> How to complete this task
Using the entries that follow, state how many lines contain the word "calculator". The response is that number and nothing more.

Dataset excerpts
========

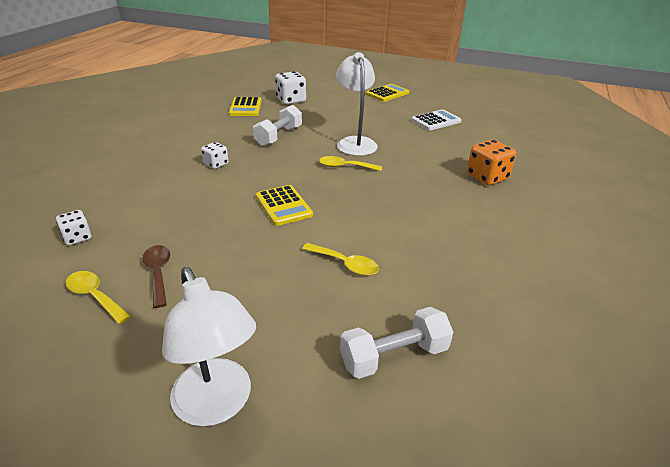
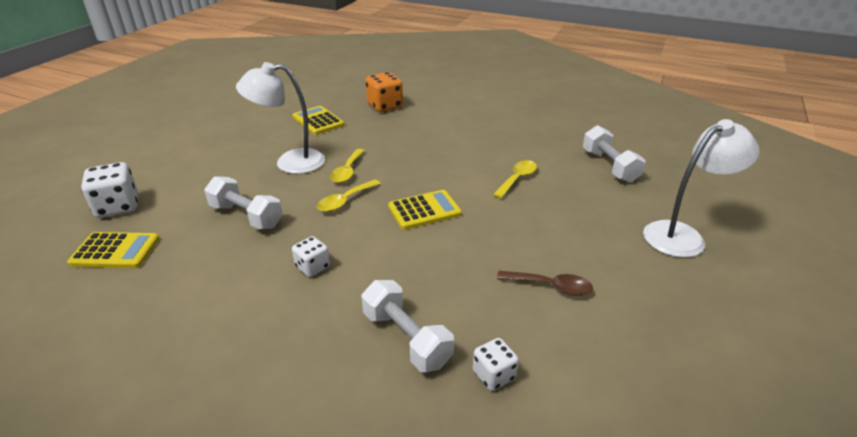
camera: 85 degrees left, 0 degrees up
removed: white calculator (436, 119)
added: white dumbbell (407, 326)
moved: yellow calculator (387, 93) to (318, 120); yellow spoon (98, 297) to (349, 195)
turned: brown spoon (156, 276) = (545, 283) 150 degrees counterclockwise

========

> Finished exercise
2